Work item: Before writing anything, find the line that contains "turquoise alarm clock", then retype the entries below exactly from their first line through that one, without pictures.

(Items listed in a dataset)
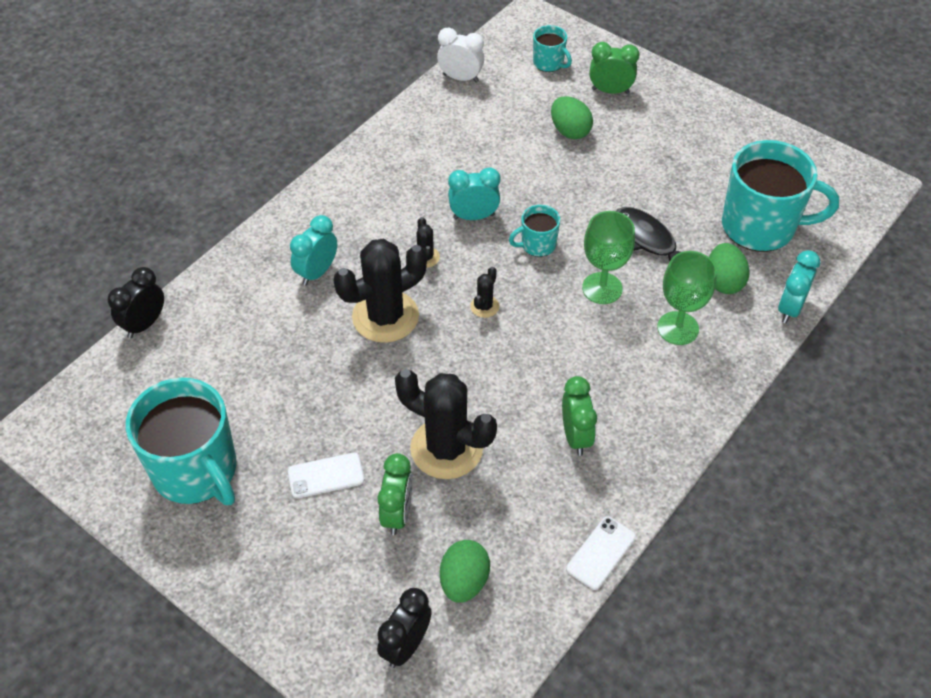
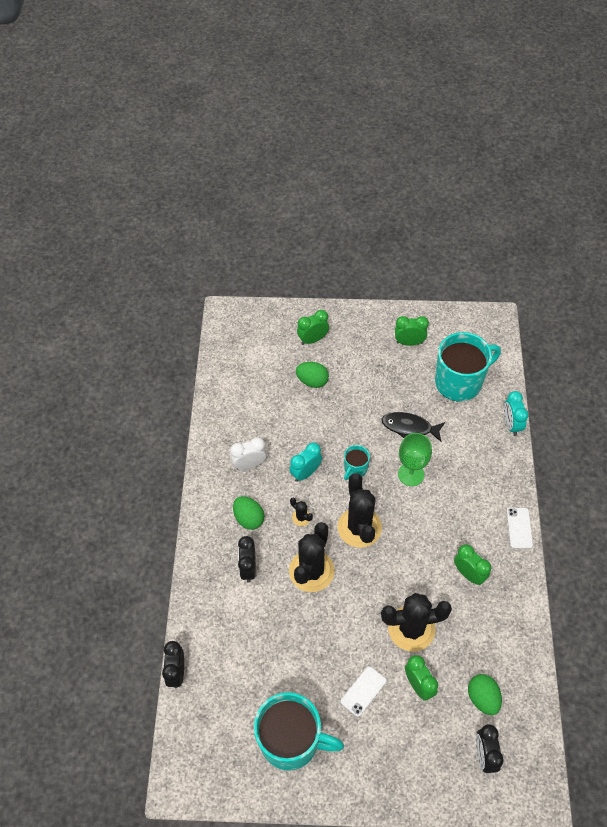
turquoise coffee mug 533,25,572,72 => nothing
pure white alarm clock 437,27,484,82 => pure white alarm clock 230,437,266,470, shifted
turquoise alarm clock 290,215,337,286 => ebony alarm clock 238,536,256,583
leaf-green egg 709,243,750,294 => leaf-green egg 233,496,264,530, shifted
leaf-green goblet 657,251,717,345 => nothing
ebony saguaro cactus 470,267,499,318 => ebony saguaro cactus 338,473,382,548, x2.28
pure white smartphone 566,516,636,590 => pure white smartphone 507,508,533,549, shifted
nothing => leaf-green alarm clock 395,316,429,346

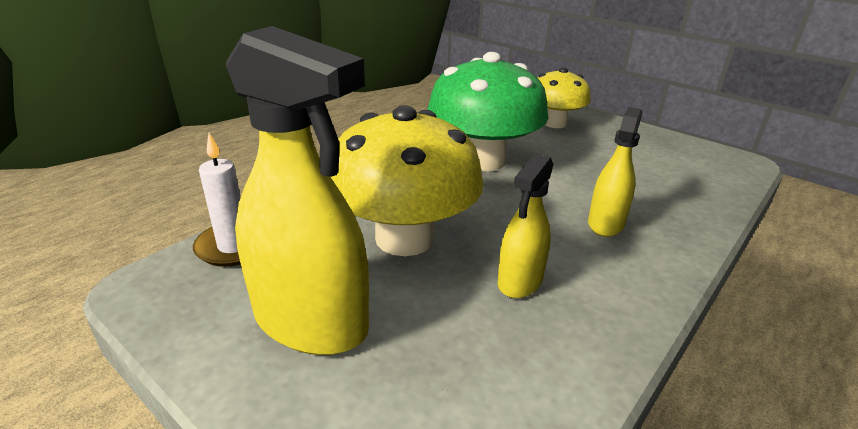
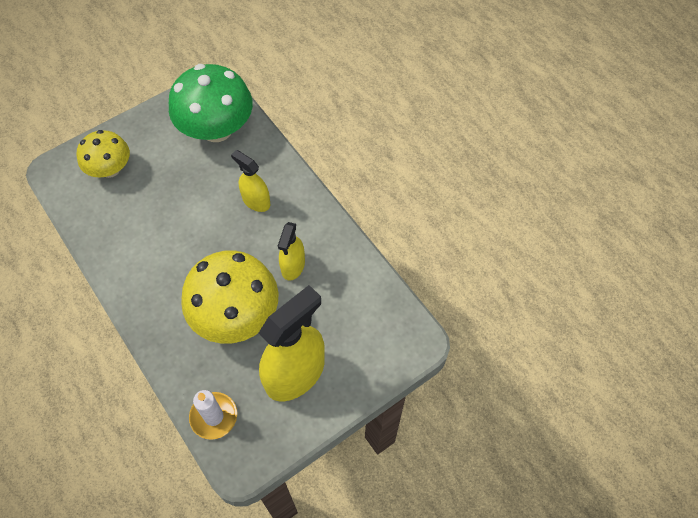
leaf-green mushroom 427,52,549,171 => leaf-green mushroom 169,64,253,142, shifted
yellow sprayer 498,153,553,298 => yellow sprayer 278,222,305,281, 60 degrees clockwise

Completed task:
turquoise coffee mug 533,25,572,72 => nothing
pure white alarm clock 437,27,484,82 => pure white alarm clock 230,437,266,470, shifted
turquoise alarm clock 290,215,337,286 => ebony alarm clock 238,536,256,583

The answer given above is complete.